■ Objectif ■
Repérez chacune des lignes ci-dessous qui contient la chaîne « with », puis recopiez-la en entier.

■ Données à traiter ■
----

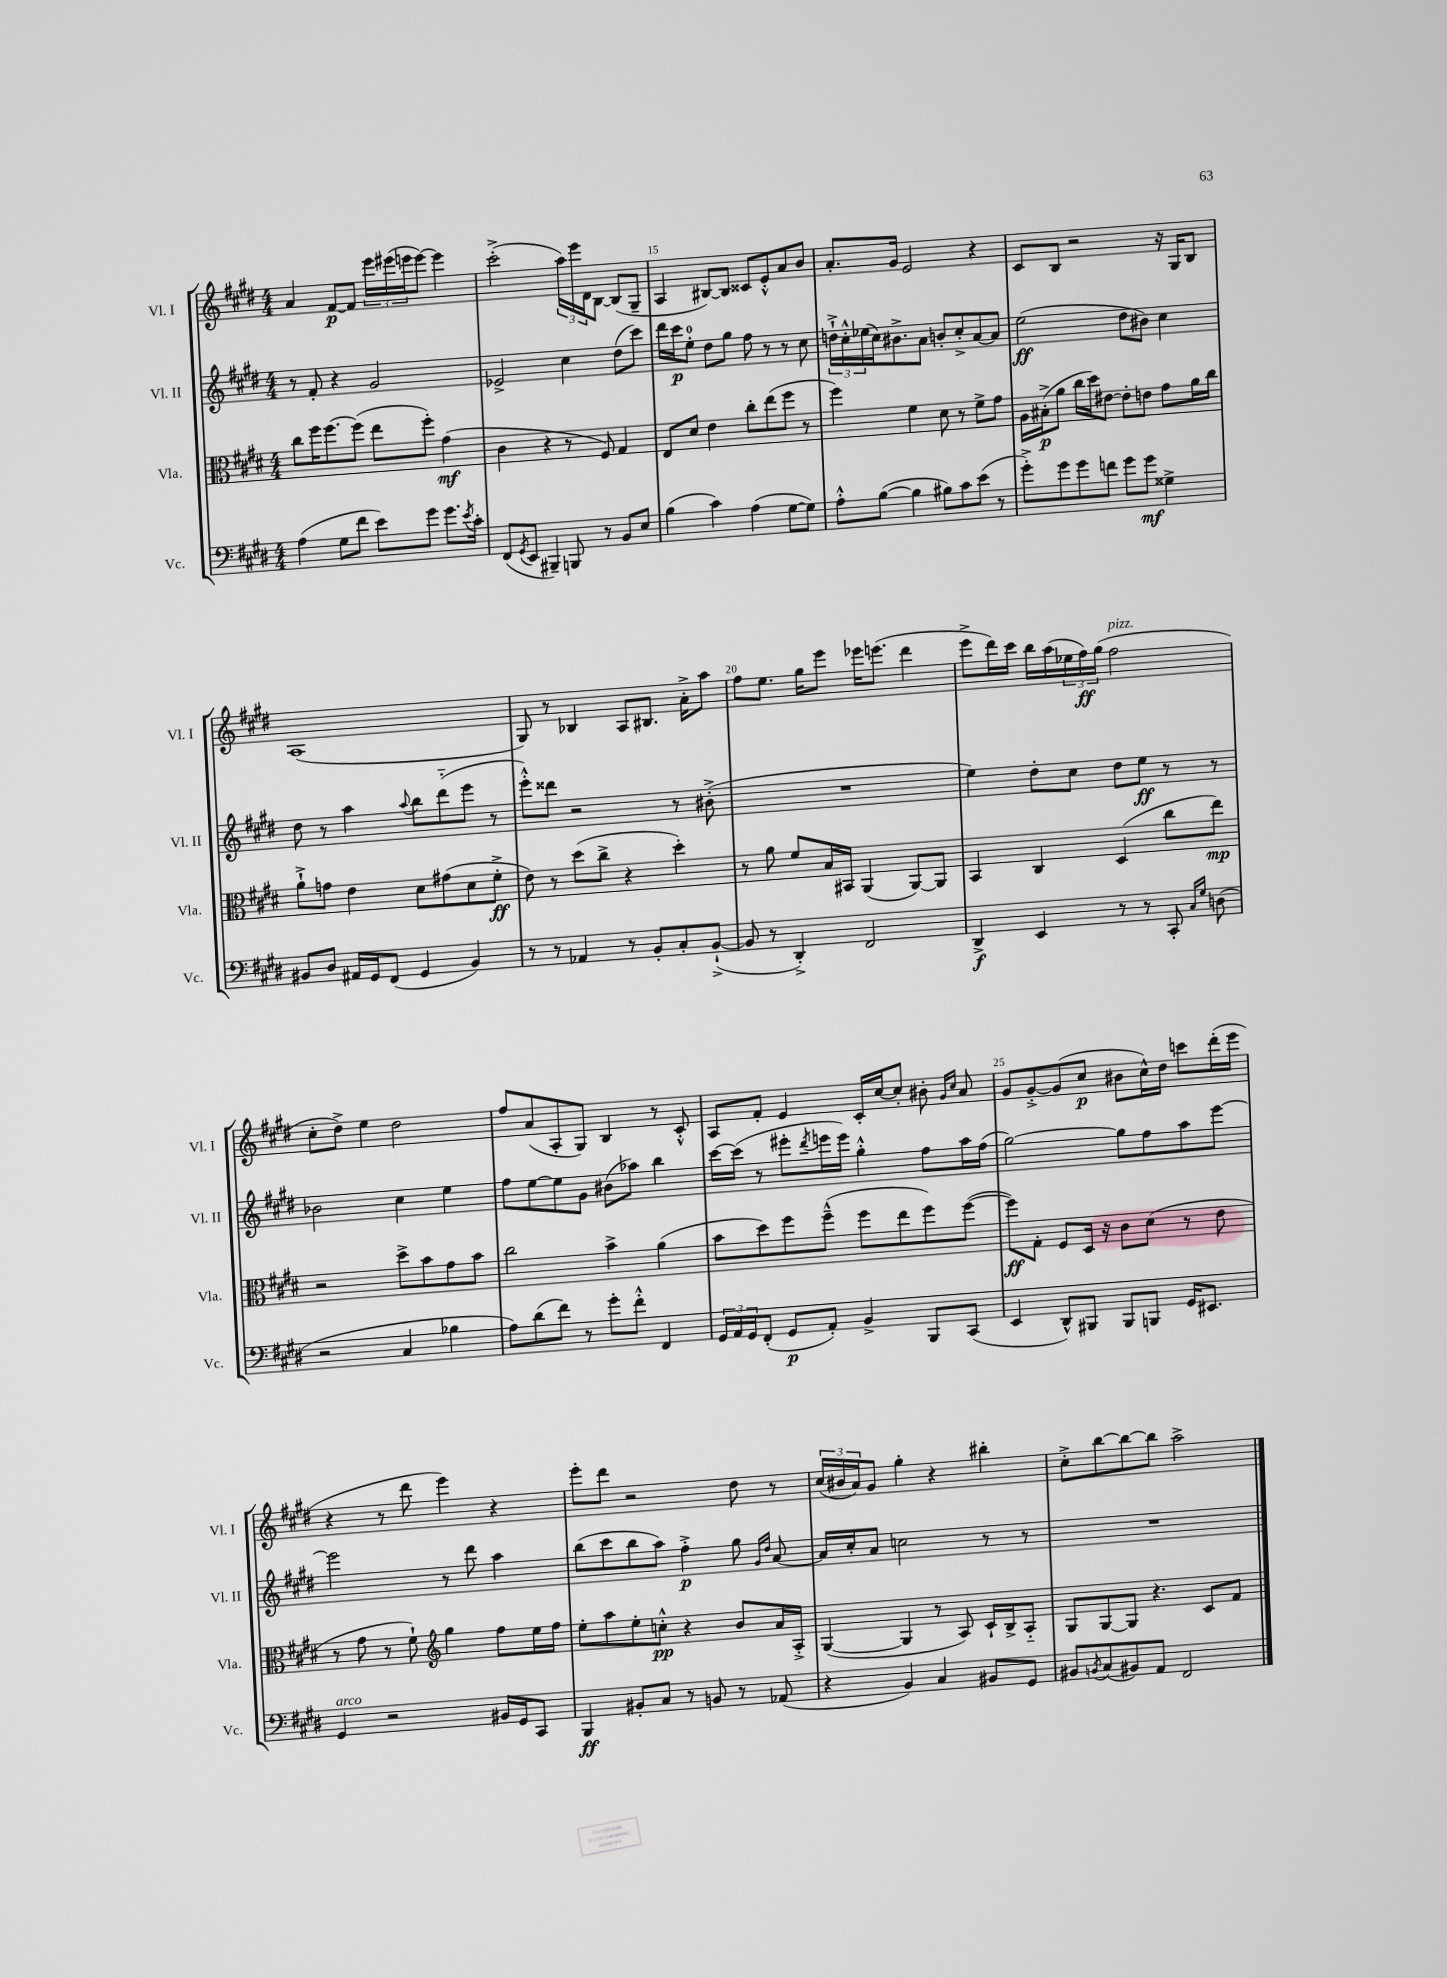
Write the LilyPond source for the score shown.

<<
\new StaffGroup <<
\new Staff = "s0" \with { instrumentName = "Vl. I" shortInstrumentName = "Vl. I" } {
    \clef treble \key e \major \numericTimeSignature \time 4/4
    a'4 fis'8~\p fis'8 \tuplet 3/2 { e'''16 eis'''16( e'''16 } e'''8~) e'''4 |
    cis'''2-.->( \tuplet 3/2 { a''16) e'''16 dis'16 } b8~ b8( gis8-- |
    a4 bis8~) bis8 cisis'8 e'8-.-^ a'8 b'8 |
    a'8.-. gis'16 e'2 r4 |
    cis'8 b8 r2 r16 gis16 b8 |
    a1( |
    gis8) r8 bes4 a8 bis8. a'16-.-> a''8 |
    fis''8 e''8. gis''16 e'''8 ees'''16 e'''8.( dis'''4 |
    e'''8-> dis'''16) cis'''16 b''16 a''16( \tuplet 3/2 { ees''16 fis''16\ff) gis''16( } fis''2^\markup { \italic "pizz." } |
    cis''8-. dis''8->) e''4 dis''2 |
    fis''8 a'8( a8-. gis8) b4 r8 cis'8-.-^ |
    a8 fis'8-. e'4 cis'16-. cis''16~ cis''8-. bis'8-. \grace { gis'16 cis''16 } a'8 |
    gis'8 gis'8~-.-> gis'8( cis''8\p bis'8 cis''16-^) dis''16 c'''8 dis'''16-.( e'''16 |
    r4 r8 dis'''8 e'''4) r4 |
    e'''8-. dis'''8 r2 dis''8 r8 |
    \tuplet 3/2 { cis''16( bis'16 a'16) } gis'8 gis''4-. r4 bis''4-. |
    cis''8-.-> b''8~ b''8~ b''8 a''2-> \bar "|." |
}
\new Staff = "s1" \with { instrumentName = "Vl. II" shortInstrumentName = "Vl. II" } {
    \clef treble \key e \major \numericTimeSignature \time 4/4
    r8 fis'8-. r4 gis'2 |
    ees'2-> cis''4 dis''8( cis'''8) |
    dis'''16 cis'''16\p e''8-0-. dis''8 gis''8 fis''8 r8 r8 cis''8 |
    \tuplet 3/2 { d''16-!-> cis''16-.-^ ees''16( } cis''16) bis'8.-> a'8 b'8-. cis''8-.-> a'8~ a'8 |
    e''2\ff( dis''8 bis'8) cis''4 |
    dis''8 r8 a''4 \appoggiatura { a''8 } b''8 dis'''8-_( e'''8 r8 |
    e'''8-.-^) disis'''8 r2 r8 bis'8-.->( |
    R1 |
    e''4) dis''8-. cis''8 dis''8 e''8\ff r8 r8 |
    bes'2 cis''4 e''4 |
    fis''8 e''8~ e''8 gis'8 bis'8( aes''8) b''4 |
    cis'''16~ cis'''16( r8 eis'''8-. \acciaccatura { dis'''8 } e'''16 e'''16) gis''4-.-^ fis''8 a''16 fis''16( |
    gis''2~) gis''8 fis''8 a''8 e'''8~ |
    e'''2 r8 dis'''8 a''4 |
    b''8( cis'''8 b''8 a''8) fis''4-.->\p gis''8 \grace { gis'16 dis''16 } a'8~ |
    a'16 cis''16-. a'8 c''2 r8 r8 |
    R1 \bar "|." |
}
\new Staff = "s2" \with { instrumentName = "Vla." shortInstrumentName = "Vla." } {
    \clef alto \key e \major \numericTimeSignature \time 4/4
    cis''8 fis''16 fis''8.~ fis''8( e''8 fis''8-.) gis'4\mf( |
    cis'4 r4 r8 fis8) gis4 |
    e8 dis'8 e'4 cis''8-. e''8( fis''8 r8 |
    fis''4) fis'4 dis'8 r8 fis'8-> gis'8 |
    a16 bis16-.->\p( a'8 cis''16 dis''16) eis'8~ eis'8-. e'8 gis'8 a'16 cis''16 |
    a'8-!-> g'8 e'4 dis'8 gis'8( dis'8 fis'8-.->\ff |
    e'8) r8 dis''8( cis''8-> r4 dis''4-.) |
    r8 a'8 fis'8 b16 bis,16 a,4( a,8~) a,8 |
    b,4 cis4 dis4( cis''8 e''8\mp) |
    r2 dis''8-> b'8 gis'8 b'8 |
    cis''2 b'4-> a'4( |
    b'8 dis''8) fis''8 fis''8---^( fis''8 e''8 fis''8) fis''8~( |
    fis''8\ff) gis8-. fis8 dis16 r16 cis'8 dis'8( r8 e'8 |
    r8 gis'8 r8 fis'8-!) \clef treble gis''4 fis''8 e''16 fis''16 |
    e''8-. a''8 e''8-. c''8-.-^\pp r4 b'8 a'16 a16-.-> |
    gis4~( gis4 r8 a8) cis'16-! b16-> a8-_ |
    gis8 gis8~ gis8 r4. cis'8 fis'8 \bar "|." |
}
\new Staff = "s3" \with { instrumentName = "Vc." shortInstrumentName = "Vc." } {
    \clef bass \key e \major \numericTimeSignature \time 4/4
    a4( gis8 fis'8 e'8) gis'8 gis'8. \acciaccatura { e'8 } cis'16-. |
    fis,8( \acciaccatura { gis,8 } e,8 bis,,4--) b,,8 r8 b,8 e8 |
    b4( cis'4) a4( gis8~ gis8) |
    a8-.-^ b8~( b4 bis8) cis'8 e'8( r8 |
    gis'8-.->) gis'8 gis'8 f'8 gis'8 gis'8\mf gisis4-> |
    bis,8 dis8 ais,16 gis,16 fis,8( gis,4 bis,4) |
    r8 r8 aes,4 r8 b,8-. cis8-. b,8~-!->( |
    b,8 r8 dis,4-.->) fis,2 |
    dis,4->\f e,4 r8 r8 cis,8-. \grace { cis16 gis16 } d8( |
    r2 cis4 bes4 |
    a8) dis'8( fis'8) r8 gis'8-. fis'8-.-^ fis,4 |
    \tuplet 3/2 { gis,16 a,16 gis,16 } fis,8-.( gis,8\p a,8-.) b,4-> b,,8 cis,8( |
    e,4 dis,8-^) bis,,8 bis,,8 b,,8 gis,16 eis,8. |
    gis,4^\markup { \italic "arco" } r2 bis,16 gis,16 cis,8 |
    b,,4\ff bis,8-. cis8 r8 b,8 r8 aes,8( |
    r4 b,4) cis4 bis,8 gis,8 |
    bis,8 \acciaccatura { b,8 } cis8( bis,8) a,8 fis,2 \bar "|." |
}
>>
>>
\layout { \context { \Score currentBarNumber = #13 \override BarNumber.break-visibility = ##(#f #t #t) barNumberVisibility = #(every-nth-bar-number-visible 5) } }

----

■ Réponse ■
\new Staff = "s0" \with { instrumentName = "Vl. I" shortInstrumentName = "Vl. I" } {
\new Staff = "s1" \with { instrumentName = "Vl. II" shortInstrumentName = "Vl. II" } {
\new Staff = "s2" \with { instrumentName = "Vla." shortInstrumentName = "Vla." } {
\new Staff = "s3" \with { instrumentName = "Vc." shortInstrumentName = "Vc." } {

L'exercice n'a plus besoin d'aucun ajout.